*** STUDY MATERIAL
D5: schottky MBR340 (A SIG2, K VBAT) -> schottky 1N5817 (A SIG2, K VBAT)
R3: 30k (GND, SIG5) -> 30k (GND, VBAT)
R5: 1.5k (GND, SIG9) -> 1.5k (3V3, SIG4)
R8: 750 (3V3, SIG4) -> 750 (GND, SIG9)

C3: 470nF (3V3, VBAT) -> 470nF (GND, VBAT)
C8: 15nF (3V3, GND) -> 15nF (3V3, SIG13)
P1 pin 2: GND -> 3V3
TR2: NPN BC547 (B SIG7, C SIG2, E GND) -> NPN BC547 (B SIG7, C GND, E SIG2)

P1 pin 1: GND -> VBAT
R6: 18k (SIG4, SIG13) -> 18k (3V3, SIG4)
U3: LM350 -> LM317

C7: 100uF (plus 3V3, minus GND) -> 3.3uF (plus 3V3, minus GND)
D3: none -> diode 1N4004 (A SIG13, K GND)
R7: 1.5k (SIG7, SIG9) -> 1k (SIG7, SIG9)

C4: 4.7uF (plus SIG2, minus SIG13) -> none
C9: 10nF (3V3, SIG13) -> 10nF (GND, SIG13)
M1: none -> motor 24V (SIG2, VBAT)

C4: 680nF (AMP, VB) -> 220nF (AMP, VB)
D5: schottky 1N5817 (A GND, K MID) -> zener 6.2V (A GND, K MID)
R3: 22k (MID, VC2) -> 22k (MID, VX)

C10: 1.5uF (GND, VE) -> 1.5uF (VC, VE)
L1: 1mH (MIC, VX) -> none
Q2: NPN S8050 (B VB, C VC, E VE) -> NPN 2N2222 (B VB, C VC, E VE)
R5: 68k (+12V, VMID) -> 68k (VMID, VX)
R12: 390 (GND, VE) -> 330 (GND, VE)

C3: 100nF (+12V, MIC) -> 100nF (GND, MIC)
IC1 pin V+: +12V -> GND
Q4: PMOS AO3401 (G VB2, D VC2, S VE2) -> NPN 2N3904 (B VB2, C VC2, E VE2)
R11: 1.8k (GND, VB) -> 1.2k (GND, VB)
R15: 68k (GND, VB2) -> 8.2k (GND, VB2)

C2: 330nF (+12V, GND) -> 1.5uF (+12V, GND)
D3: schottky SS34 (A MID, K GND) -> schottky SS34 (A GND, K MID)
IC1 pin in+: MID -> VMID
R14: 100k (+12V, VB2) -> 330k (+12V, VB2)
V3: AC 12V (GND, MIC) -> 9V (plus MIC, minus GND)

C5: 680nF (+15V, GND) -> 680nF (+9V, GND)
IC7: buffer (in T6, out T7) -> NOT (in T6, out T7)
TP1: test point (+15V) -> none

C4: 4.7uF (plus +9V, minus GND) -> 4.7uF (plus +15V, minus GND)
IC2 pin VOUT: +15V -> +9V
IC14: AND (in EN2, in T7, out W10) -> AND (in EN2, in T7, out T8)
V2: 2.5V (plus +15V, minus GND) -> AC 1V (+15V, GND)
******
**PROBLEM REQUIREMENTS:** Would you print exactly the lines from the first line of the entries above through the line that has "P1 pin 2: GND -> 3V3", both included, and stop there?

**REPLY TO THE TASK:**
D5: schottky MBR340 (A SIG2, K VBAT) -> schottky 1N5817 (A SIG2, K VBAT)
R3: 30k (GND, SIG5) -> 30k (GND, VBAT)
R5: 1.5k (GND, SIG9) -> 1.5k (3V3, SIG4)
R8: 750 (3V3, SIG4) -> 750 (GND, SIG9)

C3: 470nF (3V3, VBAT) -> 470nF (GND, VBAT)
C8: 15nF (3V3, GND) -> 15nF (3V3, SIG13)
P1 pin 2: GND -> 3V3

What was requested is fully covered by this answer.